#### Task prompt
Check every line of the entries for "strawberry", and copy the lines that hold it.

Coordinate-based object records:
=== Section Start ===
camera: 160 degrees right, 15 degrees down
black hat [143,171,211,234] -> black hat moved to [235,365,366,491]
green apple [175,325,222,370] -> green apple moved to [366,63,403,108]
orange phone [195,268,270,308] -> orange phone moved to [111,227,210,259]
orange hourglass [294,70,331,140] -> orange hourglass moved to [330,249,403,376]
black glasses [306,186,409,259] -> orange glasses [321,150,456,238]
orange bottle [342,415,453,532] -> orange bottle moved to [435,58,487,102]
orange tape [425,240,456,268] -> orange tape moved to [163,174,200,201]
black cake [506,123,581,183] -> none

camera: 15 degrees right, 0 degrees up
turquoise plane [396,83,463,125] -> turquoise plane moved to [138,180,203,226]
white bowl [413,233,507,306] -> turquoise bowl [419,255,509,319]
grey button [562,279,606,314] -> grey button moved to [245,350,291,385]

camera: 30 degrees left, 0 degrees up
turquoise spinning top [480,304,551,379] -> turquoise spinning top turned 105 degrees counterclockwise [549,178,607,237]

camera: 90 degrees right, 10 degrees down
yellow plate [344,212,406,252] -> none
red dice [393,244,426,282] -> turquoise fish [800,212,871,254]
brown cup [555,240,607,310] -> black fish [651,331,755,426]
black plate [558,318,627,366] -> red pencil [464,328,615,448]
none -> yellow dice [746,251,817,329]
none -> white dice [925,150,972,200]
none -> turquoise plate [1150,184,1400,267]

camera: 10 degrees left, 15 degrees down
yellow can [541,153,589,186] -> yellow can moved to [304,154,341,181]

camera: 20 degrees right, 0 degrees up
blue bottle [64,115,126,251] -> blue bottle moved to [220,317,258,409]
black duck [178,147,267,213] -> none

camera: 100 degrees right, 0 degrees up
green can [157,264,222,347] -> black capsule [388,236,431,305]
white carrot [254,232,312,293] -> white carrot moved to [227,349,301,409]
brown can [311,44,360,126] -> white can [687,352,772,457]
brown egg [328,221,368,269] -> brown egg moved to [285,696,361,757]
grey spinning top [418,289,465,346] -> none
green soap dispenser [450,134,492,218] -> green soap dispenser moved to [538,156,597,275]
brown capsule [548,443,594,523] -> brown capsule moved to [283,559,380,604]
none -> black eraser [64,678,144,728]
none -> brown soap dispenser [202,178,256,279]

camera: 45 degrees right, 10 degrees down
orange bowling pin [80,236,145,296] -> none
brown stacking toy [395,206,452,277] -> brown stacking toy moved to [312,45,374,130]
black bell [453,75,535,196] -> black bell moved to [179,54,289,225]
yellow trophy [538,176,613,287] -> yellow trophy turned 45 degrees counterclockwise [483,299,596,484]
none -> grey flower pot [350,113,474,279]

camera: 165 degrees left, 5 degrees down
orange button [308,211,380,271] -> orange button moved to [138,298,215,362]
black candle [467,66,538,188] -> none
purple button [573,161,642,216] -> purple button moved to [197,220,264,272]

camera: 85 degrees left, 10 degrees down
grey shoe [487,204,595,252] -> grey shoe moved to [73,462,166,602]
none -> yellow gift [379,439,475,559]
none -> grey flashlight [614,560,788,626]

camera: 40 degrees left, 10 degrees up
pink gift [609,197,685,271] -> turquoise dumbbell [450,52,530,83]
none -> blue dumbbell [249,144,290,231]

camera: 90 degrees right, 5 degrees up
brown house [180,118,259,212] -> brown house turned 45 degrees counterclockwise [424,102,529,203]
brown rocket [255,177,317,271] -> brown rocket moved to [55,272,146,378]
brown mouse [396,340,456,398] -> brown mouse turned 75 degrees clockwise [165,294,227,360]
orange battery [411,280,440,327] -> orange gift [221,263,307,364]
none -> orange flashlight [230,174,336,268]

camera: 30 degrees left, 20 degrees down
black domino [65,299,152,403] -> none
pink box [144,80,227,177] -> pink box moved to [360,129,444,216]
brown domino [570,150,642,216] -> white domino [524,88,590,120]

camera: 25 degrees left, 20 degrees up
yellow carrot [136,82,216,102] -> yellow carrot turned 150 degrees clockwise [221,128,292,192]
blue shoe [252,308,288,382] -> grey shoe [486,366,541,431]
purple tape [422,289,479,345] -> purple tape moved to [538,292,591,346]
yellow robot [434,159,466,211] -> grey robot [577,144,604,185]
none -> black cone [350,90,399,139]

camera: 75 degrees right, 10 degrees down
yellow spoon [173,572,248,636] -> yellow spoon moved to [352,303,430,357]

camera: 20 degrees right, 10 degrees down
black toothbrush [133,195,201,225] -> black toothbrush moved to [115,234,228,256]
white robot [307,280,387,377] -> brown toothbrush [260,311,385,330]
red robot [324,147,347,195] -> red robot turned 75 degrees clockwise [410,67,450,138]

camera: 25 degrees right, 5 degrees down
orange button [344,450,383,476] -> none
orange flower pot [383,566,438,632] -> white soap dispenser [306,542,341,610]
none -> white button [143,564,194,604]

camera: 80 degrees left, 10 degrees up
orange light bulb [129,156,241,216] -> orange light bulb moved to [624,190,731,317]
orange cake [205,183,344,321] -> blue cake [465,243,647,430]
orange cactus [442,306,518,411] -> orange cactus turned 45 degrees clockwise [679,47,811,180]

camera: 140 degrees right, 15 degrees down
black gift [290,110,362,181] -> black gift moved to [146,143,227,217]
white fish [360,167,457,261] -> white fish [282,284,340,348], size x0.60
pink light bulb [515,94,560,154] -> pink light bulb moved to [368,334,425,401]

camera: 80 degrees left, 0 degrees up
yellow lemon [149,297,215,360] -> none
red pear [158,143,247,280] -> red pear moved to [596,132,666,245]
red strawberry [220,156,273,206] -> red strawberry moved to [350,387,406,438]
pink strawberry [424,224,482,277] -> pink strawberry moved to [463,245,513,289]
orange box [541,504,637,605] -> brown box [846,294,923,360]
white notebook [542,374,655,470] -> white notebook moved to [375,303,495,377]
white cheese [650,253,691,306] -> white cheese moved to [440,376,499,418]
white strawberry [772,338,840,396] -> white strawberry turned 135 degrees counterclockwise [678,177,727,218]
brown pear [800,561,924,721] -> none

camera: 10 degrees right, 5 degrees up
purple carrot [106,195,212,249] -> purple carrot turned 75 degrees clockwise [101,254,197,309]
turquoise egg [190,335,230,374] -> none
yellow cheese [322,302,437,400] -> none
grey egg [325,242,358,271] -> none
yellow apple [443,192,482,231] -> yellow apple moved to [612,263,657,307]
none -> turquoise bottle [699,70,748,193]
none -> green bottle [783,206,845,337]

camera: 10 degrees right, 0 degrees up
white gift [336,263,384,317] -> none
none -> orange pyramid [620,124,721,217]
=== Section End ===
#### Written response
red strawberry [220,156,273,206] -> red strawberry moved to [350,387,406,438]
pink strawberry [424,224,482,277] -> pink strawberry moved to [463,245,513,289]
white strawberry [772,338,840,396] -> white strawberry turned 135 degrees counterclockwise [678,177,727,218]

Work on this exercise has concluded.